SUPPLIED DATA -
————————

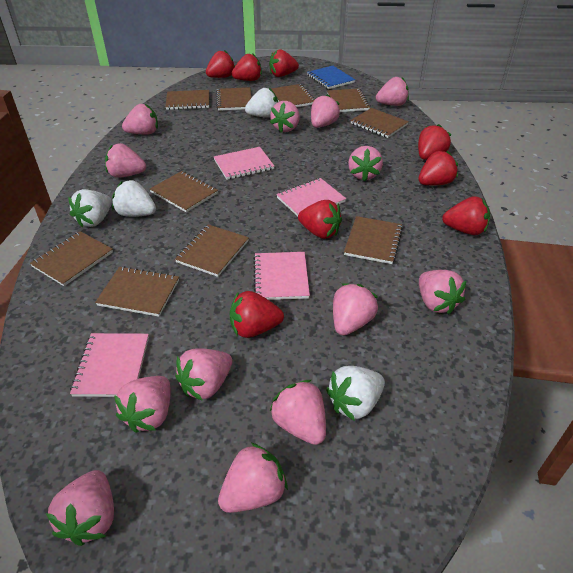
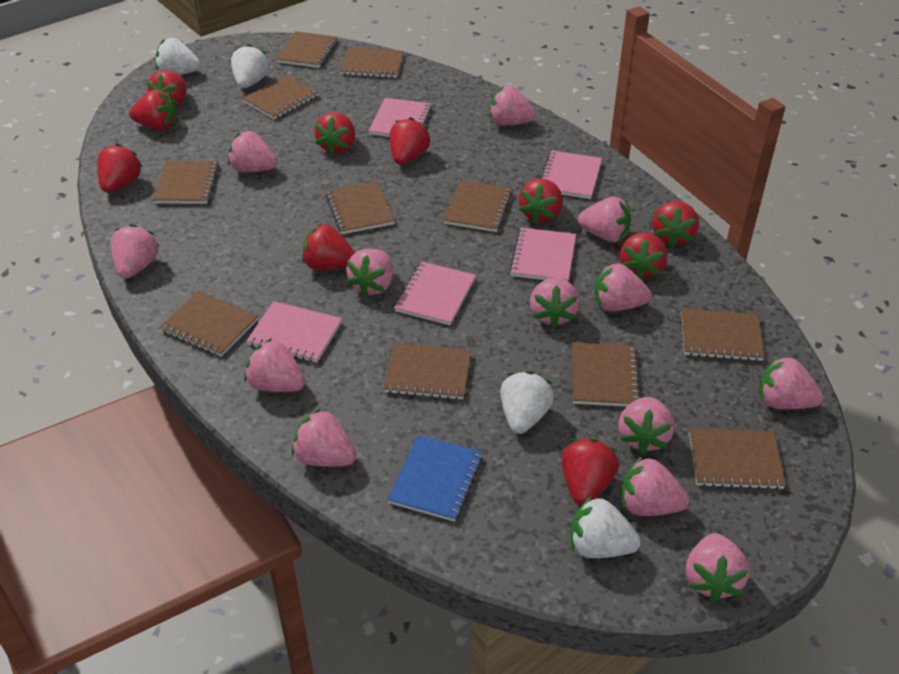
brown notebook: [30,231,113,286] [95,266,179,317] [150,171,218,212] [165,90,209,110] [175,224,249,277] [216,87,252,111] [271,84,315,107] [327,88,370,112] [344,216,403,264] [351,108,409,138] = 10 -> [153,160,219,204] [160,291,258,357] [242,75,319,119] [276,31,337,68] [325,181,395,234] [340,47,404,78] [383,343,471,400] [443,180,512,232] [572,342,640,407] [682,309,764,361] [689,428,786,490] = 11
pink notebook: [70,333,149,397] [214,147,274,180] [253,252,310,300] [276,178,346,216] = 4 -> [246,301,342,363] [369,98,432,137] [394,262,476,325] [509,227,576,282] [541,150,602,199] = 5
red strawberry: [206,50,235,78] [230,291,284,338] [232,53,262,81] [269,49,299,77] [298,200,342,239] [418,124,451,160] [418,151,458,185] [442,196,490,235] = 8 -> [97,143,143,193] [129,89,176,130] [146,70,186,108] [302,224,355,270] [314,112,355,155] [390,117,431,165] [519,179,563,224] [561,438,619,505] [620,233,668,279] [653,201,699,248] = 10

————————

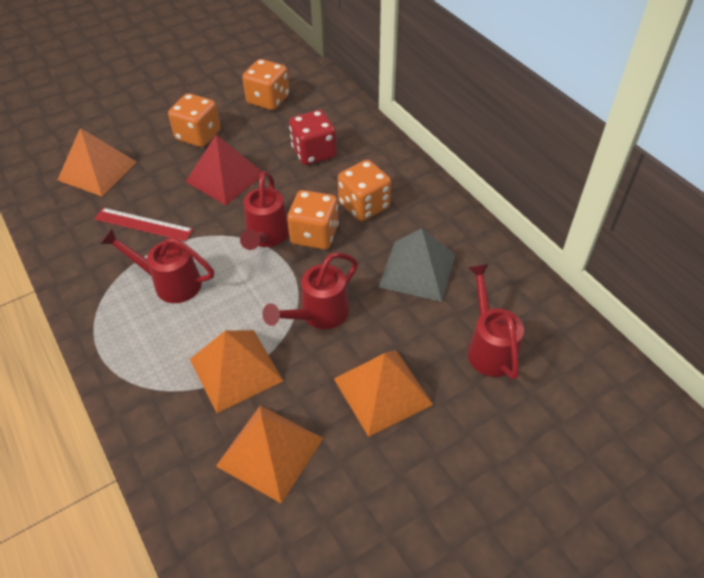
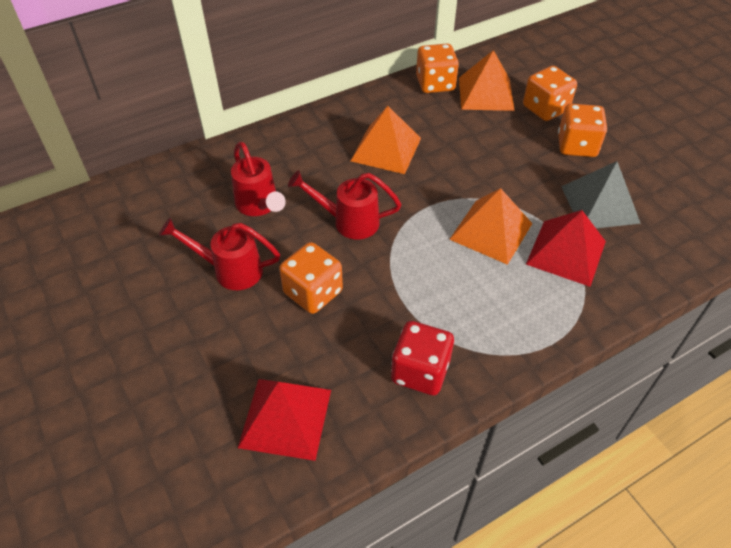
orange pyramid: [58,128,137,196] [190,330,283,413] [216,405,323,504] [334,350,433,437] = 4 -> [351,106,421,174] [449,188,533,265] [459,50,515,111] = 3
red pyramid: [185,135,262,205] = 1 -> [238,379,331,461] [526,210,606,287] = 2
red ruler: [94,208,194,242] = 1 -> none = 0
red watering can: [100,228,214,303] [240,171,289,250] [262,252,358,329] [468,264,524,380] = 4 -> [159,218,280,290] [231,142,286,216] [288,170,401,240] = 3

————————

YOUR TASK - Using the entries above, output exactly the lines between the line holding "red ruler: [94,208,194,242] = 1 -> none = 0" and the line holding "red watering can: [100,228,214,303]", end lines included, and nothing more.

RESULT OF THIS TASK -
red ruler: [94,208,194,242] = 1 -> none = 0
red watering can: [100,228,214,303] [240,171,289,250] [262,252,358,329] [468,264,524,380] = 4 -> [159,218,280,290] [231,142,286,216] [288,170,401,240] = 3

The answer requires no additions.